Taking the line that contains "(453, 261) = (377, 315): none -> grey rocket" as the starting point, give again exactly every line up to and including the last line of the records below.
Content starts
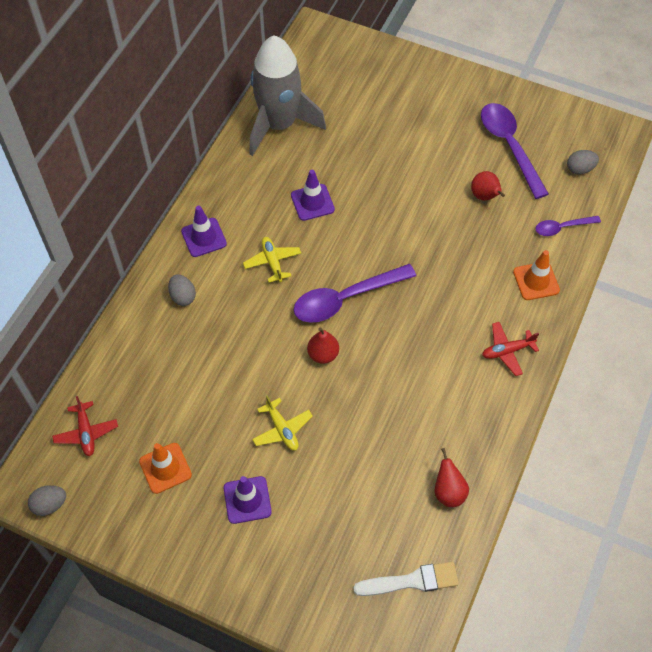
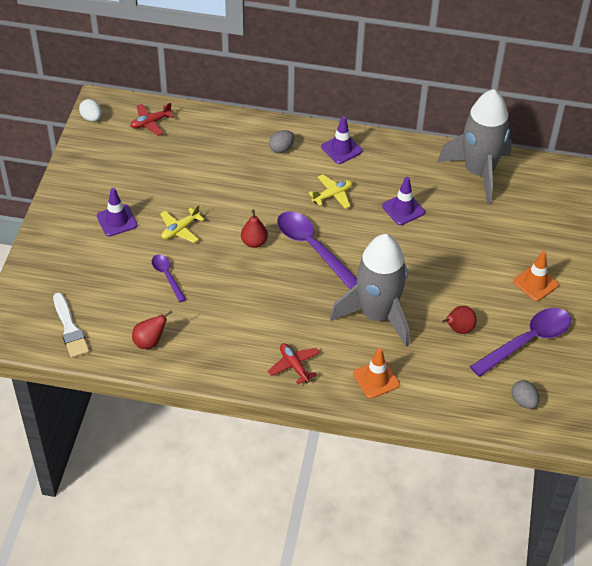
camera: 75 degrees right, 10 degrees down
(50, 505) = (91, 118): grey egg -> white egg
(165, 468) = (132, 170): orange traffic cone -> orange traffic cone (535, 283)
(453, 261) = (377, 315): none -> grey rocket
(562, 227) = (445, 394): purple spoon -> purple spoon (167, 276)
Content ends
* **RESPONSE**:
(453, 261) = (377, 315): none -> grey rocket
(562, 227) = (445, 394): purple spoon -> purple spoon (167, 276)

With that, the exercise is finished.